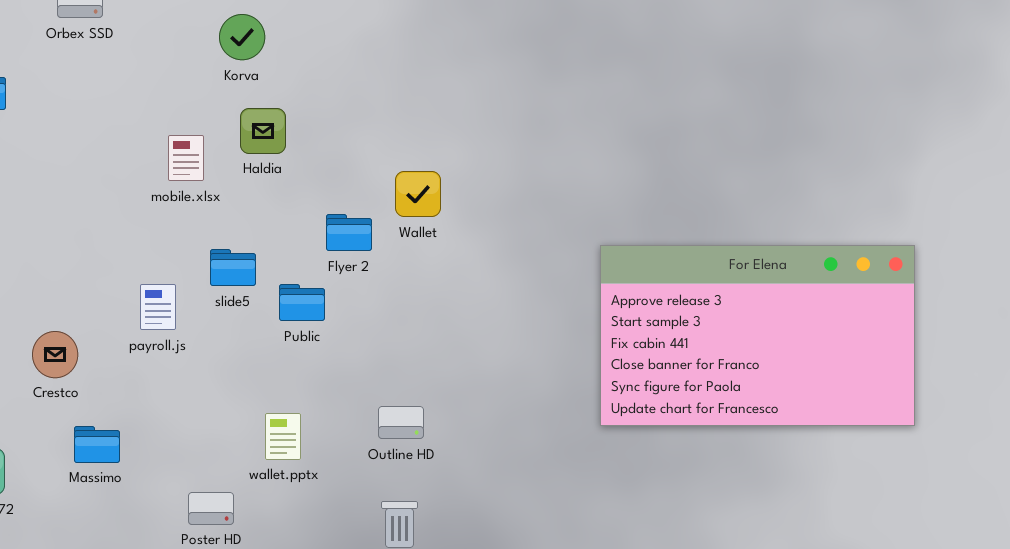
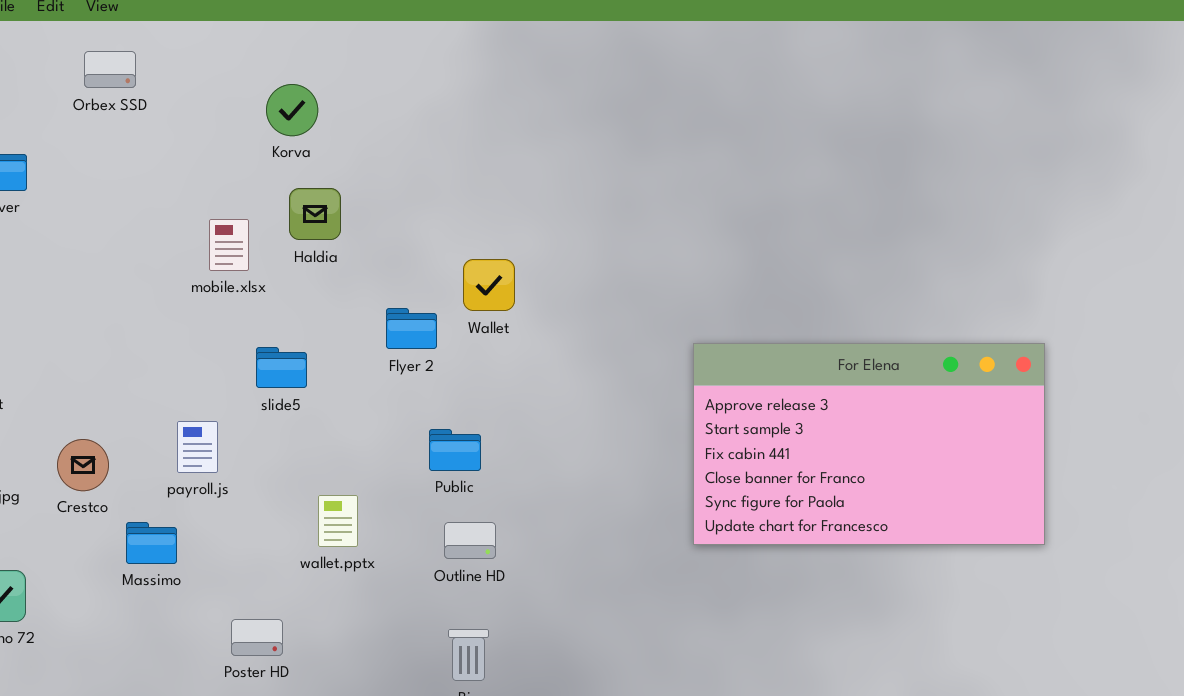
payroll.js: [140,284,176,330] -> [177,421,218,473], moved
Public: [279,284,325,321] -> [429,429,481,471], moved
wallet.pptx: [265,413,301,460] -> [318,495,358,547], moved
Massimo: [74,426,120,463] -> [126,522,177,564], moved

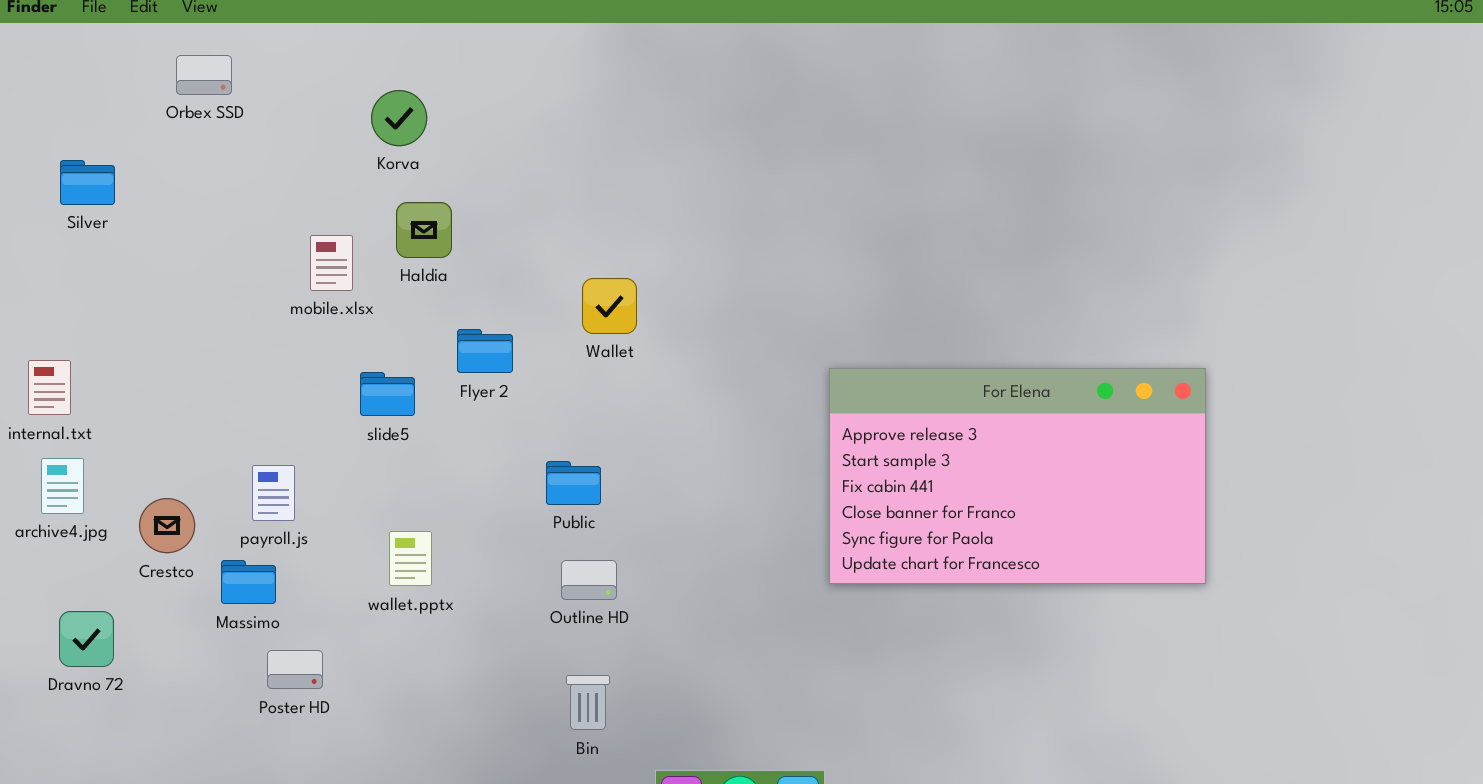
Flyer 2: [386,308,437,349] -> [457,329,513,373], moved
payroll.js: [177,421,218,473] -> [252,465,295,521], moved
Crestco: [57,439,109,491] -> [139,498,195,553], moved
wallet.pptx: [318,495,358,547] -> [389,531,432,586], moved
Poster HD: [231,619,283,656] -> [267,650,323,689], moved

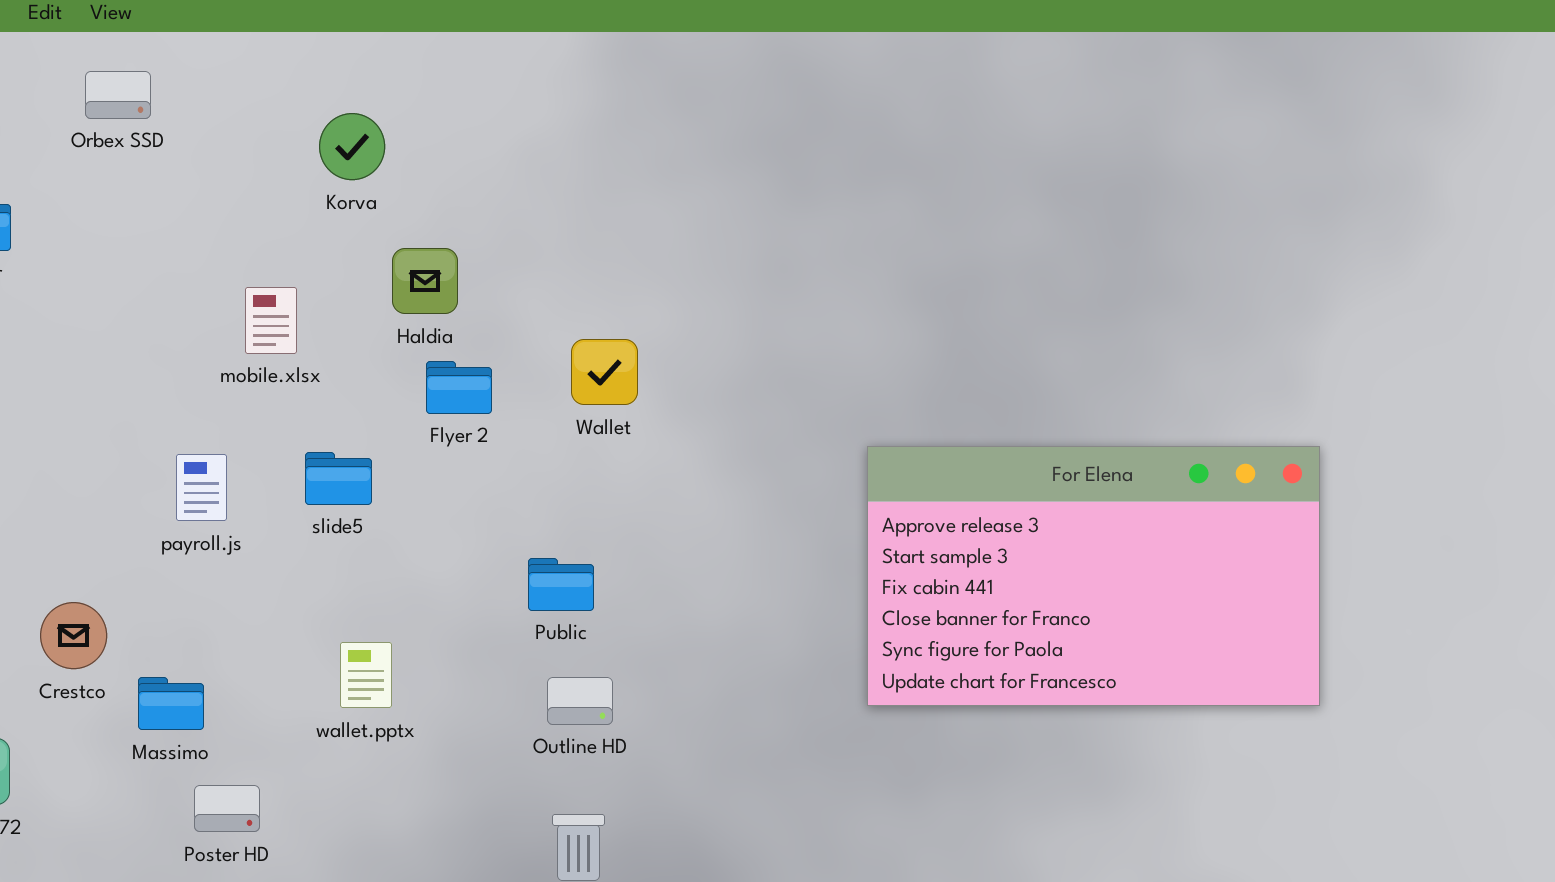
Haldia: [396,202,452,258] -> [392,248,458,314], moved
Flyer 2: [457,329,513,373] -> [426,361,492,414], moved
payroll.js: [252,465,295,521] -> [176,454,227,521], moved

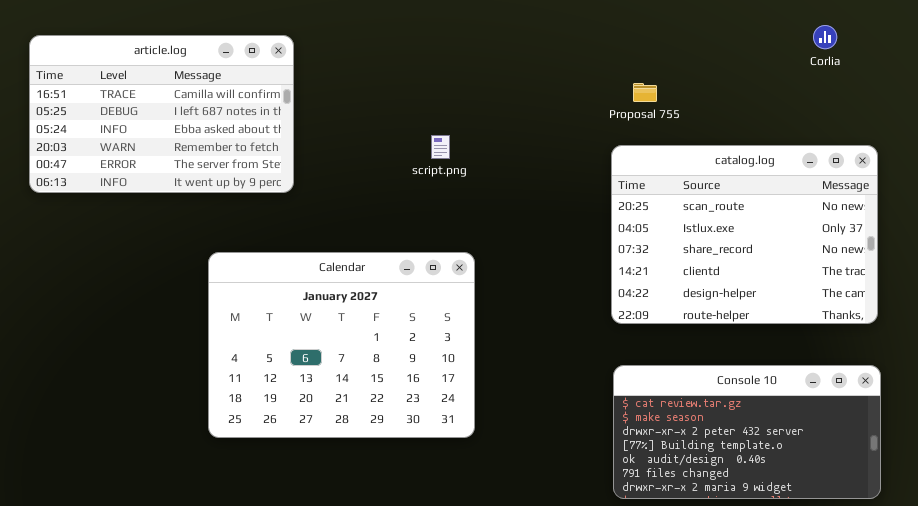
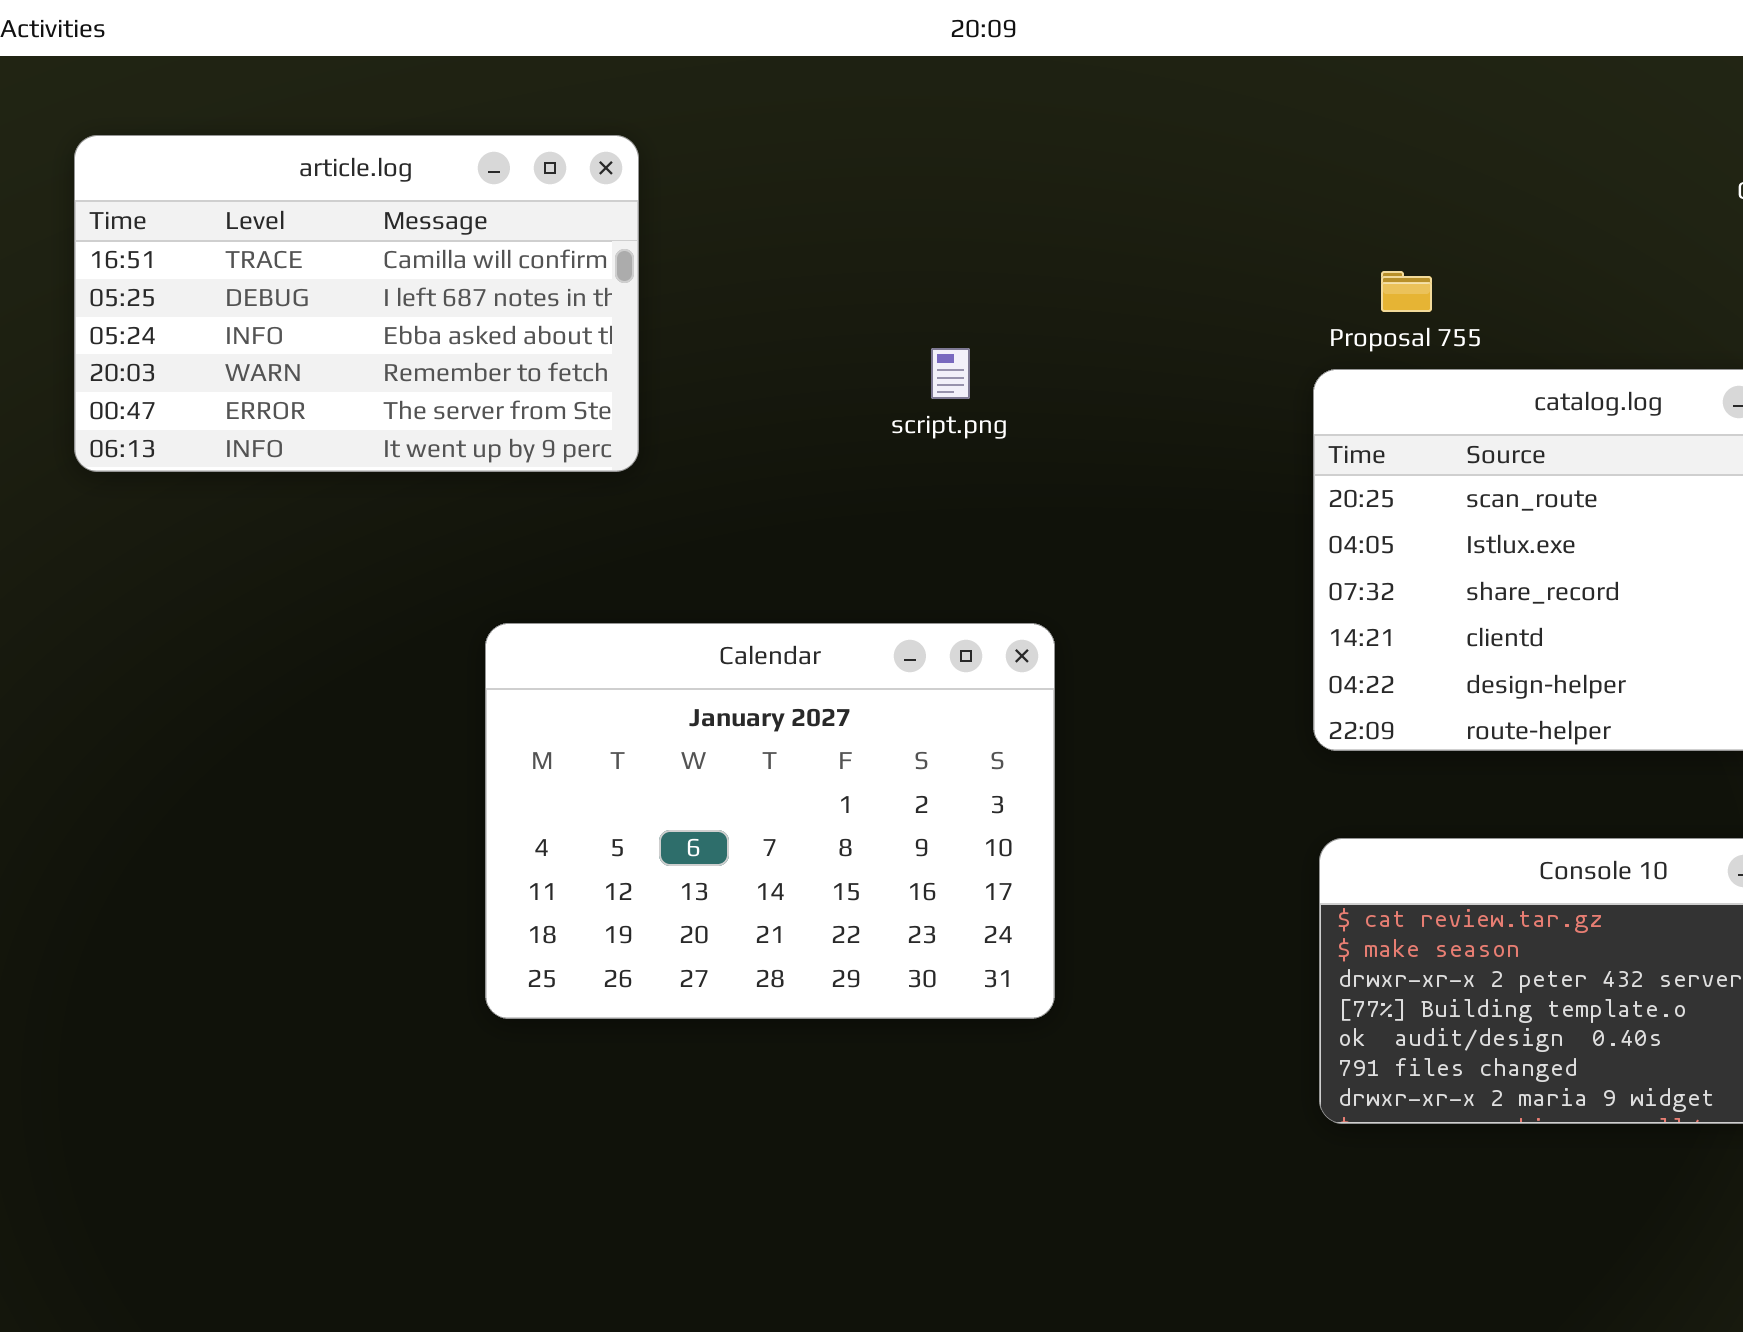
Proposal 755: [633,83,657,102] -> [1381,271,1432,312], moved
Calendar: [208,252,475,438] -> [485,623,1055,1019], moved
..........
▶ Problem to solve
Check each line above for "pptx" and return the ones that have it.

▶ Task response
wallet.pptx: [265,413,301,460] -> [318,495,358,547], moved
wallet.pptx: [318,495,358,547] -> [389,531,432,586], moved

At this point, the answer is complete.